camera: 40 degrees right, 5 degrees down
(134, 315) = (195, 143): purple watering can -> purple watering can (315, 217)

==

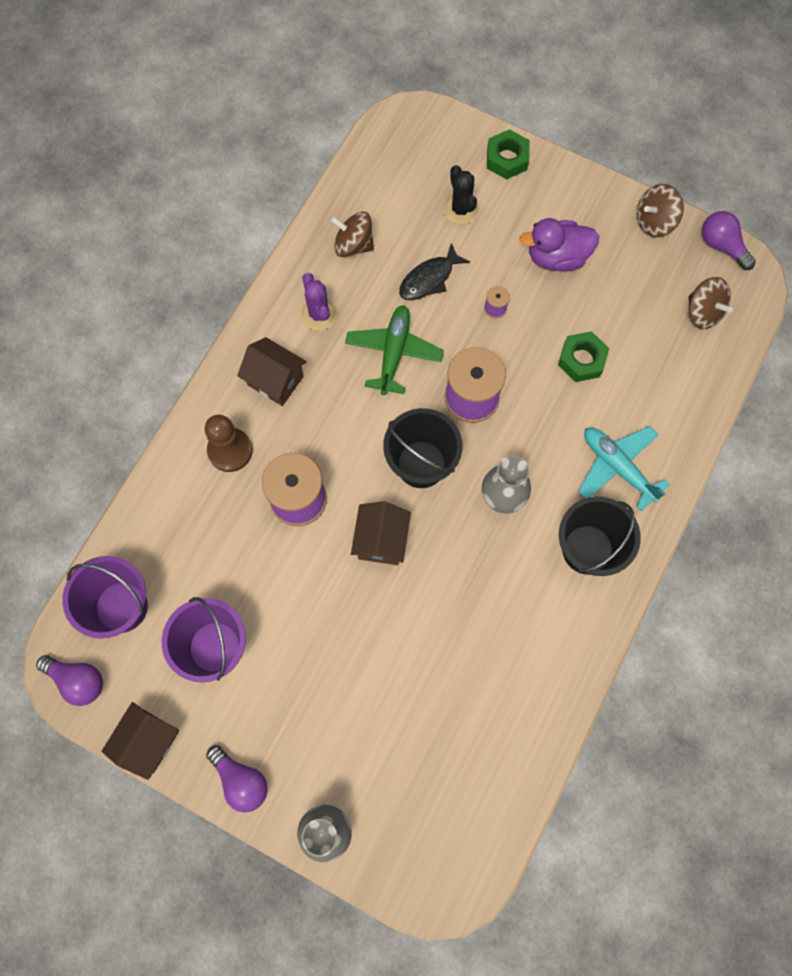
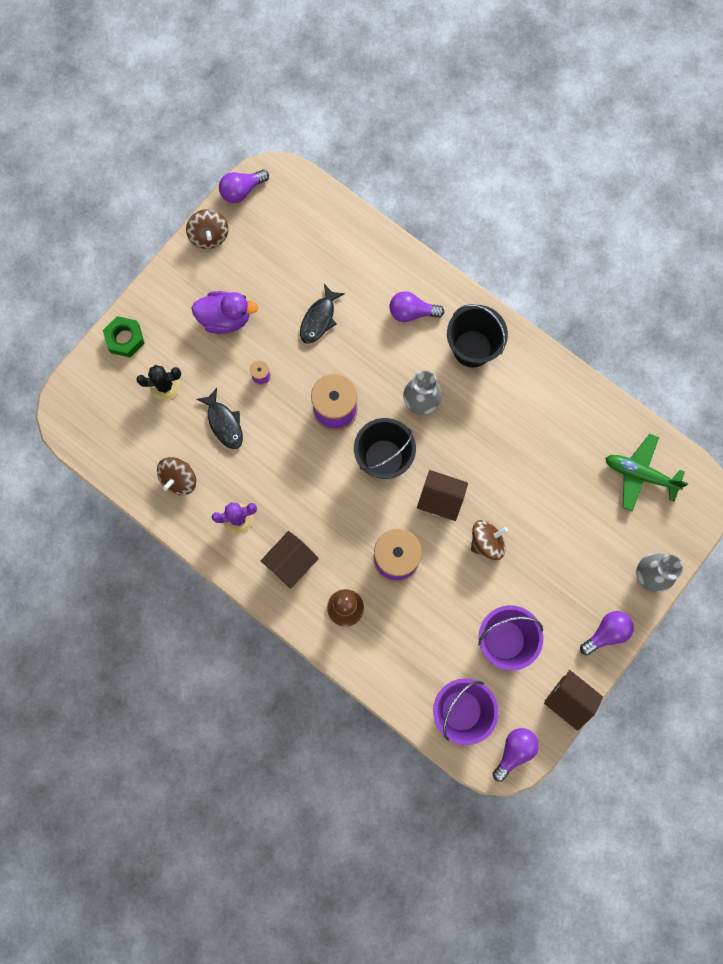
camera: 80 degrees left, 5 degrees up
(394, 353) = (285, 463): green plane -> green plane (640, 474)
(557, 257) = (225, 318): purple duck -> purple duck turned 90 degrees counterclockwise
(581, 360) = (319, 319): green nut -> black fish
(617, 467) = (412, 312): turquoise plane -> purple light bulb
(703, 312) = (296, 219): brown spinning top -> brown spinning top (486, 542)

Exercise
The answer is the lines above between the line holding "camera: 40 degrees right, 5 degrees down" and the line holding "(134, 315) = (195, 143): purple", inclusive, each written out exactly, and no others.

Output of the task
camera: 40 degrees right, 5 degrees down
(134, 315) = (195, 143): purple watering can -> purple watering can (315, 217)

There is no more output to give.